[[ STORED DATA, beginning ]]
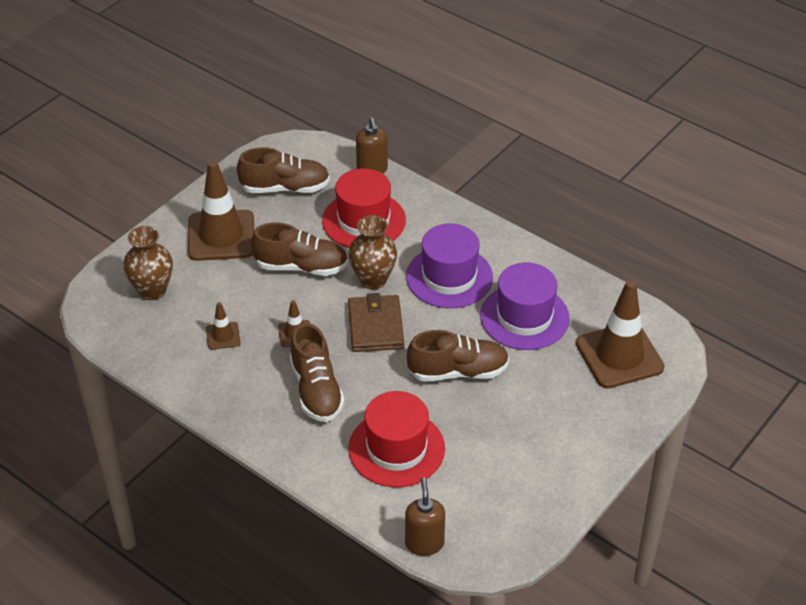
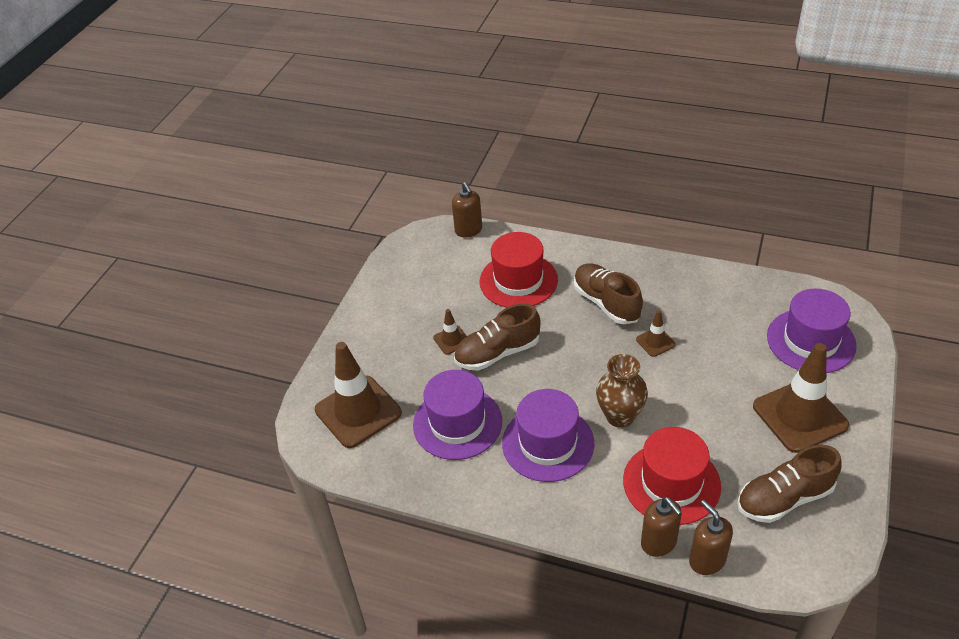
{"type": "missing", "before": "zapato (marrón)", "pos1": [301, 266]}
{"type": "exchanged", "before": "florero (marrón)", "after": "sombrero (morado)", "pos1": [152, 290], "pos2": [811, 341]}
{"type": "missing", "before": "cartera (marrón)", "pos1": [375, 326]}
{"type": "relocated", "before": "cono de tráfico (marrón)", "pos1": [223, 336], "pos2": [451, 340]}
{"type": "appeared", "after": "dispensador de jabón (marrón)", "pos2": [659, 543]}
[[ STORED DATA, end ]]
• EXERCISE DESCRIPTION
Restate the whole listing above exactly, please, omitting every image.

• EXERCISE SOLUTION
{"type": "missing", "before": "zapato (marrón)", "pos1": [301, 266]}
{"type": "exchanged", "before": "florero (marrón)", "after": "sombrero (morado)", "pos1": [152, 290], "pos2": [811, 341]}
{"type": "missing", "before": "cartera (marrón)", "pos1": [375, 326]}
{"type": "relocated", "before": "cono de tráfico (marrón)", "pos1": [223, 336], "pos2": [451, 340]}
{"type": "appeared", "after": "dispensador de jabón (marrón)", "pos2": [659, 543]}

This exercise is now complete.